- _DATA TO PROCESS_:
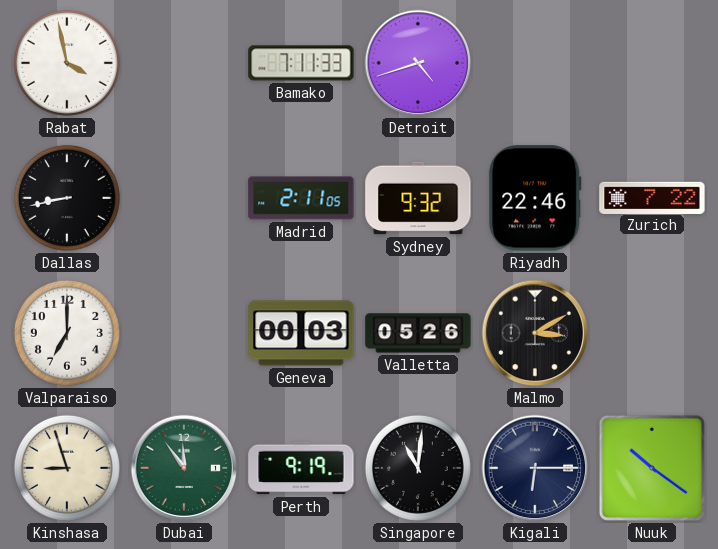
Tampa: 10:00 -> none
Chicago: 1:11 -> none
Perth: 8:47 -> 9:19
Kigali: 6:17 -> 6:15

--

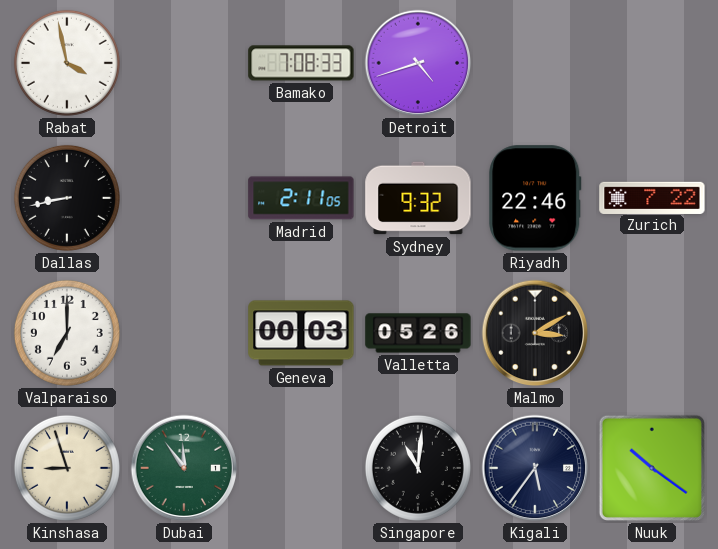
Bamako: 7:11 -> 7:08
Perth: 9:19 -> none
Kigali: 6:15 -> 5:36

- _GOAL OF THE EXERCISE_: Render the stretch from the line containing "Tampa: 10:00 -> none" through the line containing "Kigali: 6:17 -> 6:15" as a numbered list, omitting blank lines.

- _THE ANSWER_:
1. Tampa: 10:00 -> none
2. Chicago: 1:11 -> none
3. Perth: 8:47 -> 9:19
4. Kigali: 6:17 -> 6:15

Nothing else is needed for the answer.